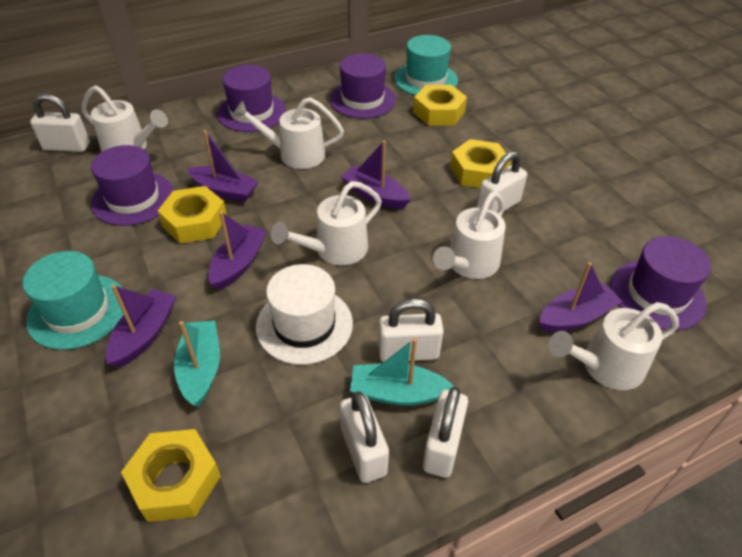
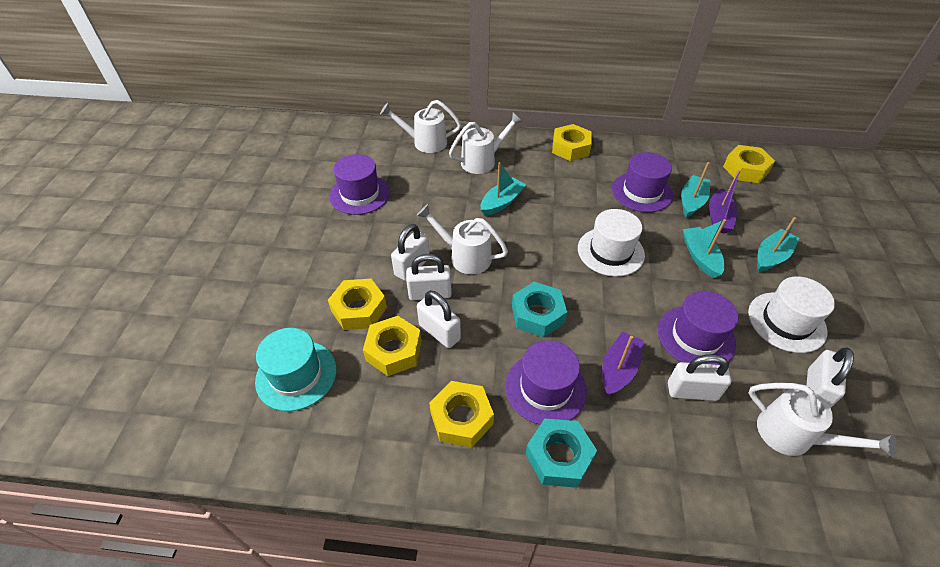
purple boat: 5 -> 2
turquoise boat: 2 -> 4
turquoise hat: 2 -> 1
turquoise nut: 0 -> 2
white hat: 1 -> 2
white watering can: 5 -> 4
yellow nut: 4 -> 5

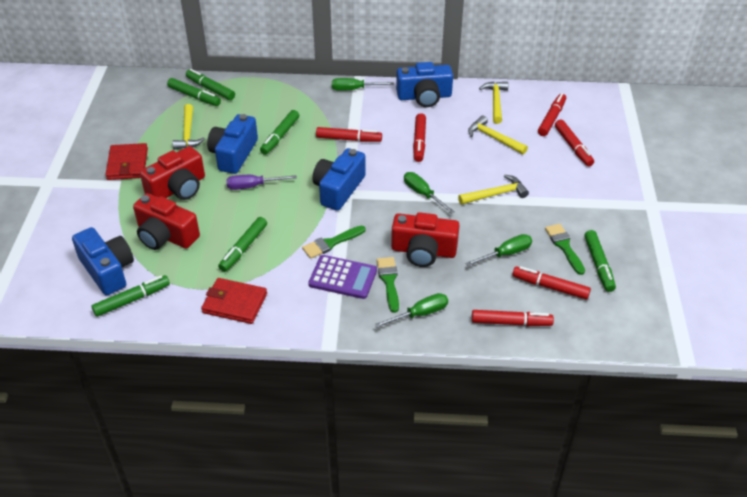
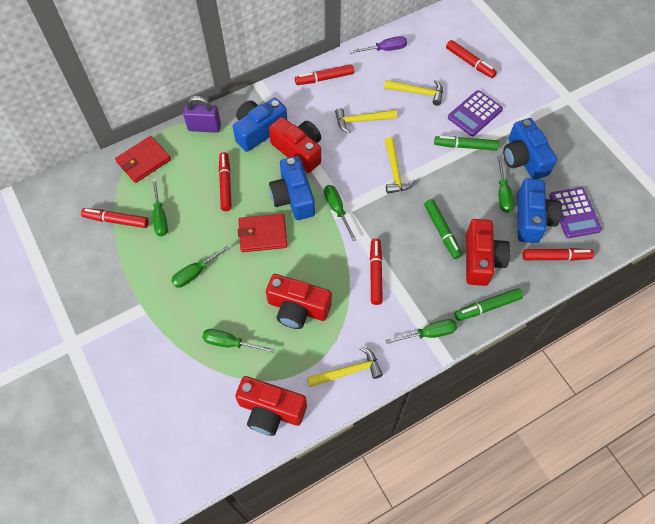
green brush: 3 -> 0
green marker: 6 -> 3
green screwdriver: 4 -> 6
purple calculator: 1 -> 2
purple padlock: 0 -> 1
red camera: 3 -> 4

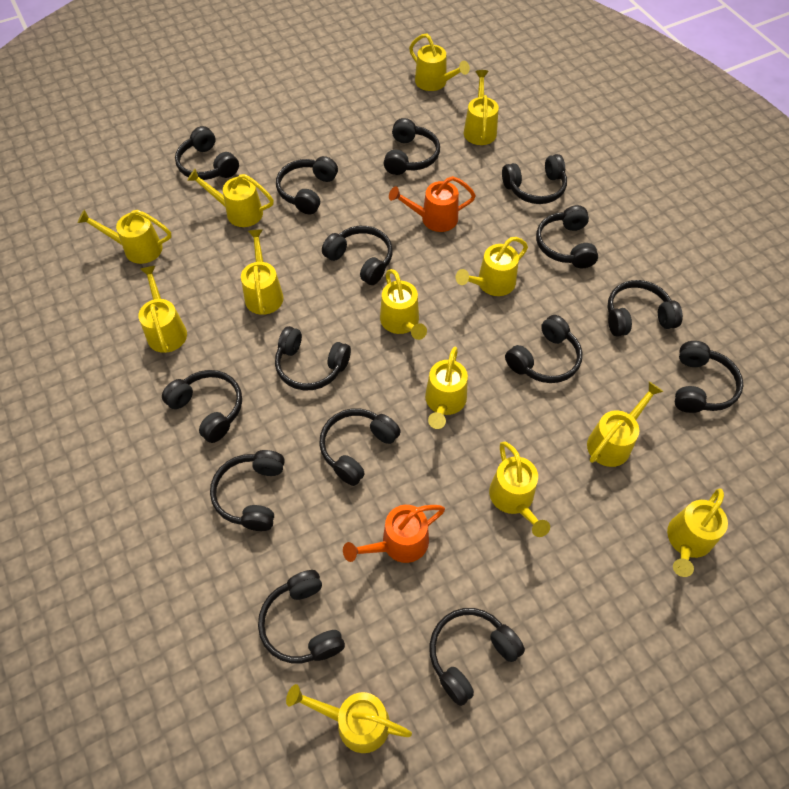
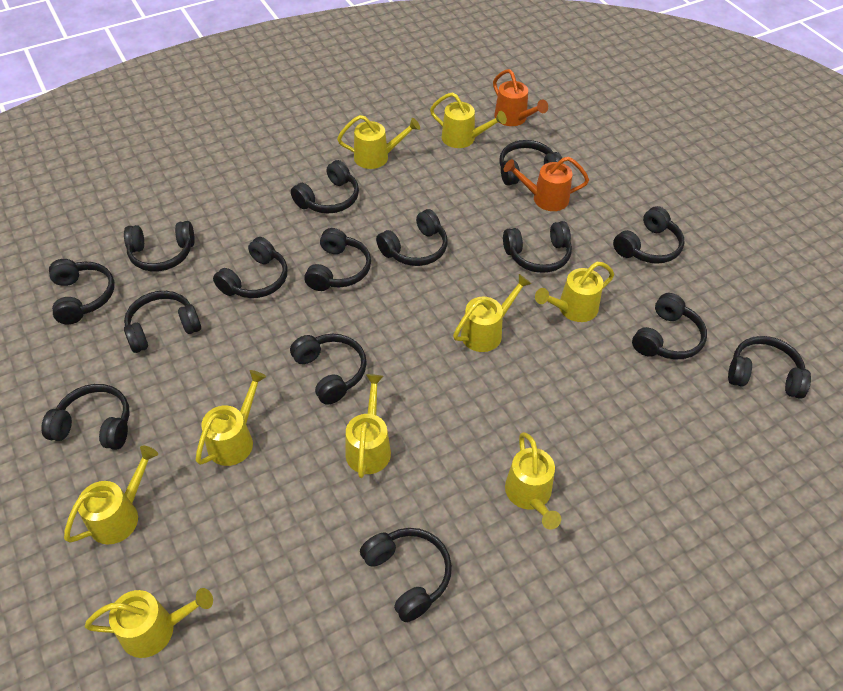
yellow watering can: 13 -> 9

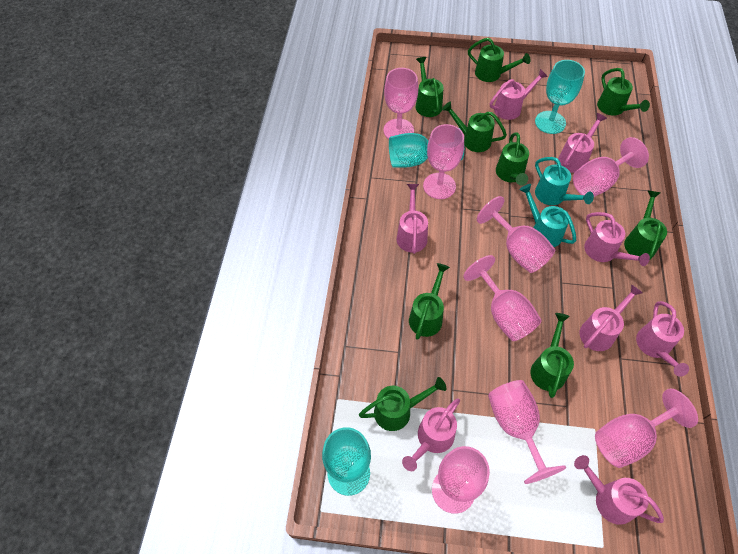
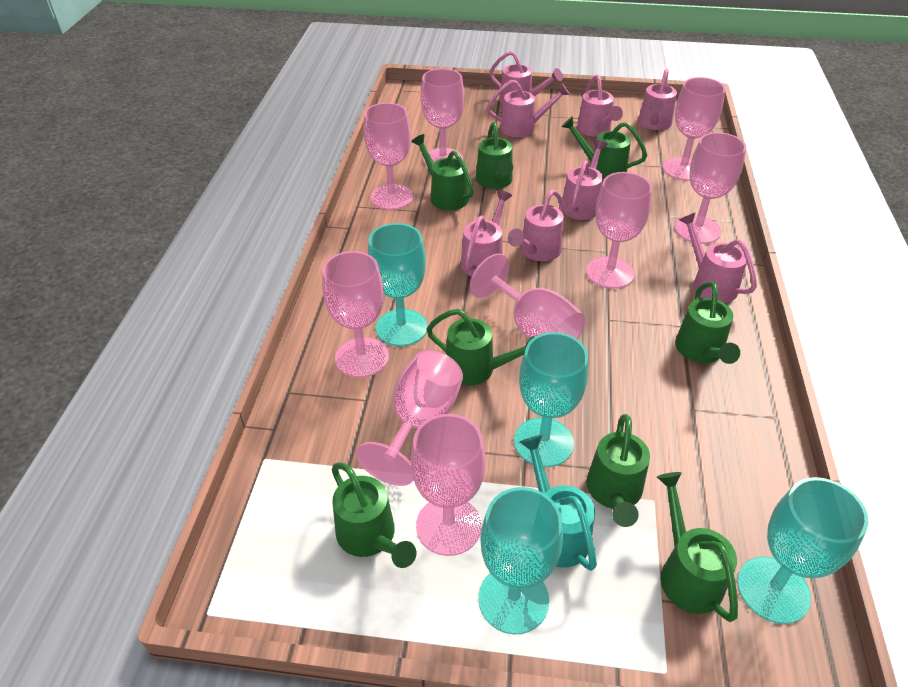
green watering can: 9 -> 8
pink goblet: 8 -> 9
turquoise goblet: 3 -> 4
turquoise watering can: 2 -> 1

__________________________________________________

▸ **Problem requirements**: Give back exactly the lines from the line with "turquoise nut: 0 -> 2" through the end of the records, both included; keep all pictures out.

▸ **Result**:
turquoise nut: 0 -> 2
white hat: 1 -> 2
white watering can: 5 -> 4
yellow nut: 4 -> 5

green brush: 3 -> 0
green marker: 6 -> 3
green screwdriver: 4 -> 6
purple calculator: 1 -> 2
purple padlock: 0 -> 1
red camera: 3 -> 4

yellow watering can: 13 -> 9

green watering can: 9 -> 8
pink goblet: 8 -> 9
turquoise goblet: 3 -> 4
turquoise watering can: 2 -> 1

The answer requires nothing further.